▶ **Available data**

+ + +

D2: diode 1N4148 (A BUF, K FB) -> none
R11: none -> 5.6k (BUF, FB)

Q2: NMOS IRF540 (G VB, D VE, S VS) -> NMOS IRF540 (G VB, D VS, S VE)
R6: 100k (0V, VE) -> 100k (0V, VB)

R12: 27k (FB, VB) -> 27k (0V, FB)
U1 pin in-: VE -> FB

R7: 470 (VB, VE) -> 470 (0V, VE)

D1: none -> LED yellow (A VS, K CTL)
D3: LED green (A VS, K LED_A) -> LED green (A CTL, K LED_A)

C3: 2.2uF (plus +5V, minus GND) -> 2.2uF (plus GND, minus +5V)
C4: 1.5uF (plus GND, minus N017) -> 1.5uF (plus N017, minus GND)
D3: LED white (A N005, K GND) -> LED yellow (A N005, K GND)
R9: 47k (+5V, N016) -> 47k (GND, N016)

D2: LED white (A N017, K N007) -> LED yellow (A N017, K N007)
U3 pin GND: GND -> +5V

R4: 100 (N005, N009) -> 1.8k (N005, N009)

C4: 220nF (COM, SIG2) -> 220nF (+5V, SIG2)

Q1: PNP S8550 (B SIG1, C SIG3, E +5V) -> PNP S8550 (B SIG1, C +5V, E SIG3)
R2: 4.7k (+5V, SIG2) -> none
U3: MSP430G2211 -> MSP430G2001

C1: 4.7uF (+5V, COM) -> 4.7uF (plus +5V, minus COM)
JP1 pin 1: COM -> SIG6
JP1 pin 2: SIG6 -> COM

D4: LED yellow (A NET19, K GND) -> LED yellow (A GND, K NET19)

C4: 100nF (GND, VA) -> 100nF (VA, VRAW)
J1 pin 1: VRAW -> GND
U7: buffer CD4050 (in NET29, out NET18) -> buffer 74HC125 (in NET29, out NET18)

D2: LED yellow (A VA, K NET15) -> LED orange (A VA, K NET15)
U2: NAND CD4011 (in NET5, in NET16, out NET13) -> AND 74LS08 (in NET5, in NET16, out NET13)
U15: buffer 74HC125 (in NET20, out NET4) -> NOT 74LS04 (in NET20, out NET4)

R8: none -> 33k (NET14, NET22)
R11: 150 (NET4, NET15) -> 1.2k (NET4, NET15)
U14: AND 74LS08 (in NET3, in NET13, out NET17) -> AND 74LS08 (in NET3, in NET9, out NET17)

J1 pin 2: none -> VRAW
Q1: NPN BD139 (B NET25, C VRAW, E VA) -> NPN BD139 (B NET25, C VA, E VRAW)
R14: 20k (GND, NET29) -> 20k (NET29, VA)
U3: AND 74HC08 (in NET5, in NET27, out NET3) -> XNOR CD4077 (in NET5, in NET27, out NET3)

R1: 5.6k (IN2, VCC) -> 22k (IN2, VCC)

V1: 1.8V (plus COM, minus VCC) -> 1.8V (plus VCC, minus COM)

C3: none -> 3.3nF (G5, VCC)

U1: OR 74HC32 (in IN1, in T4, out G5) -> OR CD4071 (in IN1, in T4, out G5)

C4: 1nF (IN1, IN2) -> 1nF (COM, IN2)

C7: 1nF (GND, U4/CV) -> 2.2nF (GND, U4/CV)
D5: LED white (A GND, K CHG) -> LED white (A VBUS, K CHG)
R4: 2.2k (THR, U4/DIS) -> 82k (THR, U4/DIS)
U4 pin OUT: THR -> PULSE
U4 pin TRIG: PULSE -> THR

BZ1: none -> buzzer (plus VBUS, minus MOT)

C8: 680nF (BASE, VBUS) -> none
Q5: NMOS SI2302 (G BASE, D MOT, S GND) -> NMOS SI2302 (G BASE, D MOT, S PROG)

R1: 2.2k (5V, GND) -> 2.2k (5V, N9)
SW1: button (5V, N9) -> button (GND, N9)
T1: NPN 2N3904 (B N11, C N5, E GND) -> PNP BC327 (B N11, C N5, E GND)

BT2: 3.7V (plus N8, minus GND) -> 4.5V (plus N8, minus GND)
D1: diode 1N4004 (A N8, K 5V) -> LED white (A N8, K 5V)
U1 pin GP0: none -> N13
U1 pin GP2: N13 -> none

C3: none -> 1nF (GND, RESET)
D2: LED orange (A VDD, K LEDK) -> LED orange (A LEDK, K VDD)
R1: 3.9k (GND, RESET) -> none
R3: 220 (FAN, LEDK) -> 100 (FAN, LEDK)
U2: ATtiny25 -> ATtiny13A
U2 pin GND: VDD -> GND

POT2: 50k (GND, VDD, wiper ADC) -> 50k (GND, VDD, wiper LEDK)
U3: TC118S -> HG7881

+ + +

▶ **Work to complete**
Search the material for the word "VBUS" and copy each line where it occurs.

▶ **Exercise response**
D5: LED white (A GND, K CHG) -> LED white (A VBUS, K CHG)
BZ1: none -> buzzer (plus VBUS, minus MOT)
C8: 680nF (BASE, VBUS) -> none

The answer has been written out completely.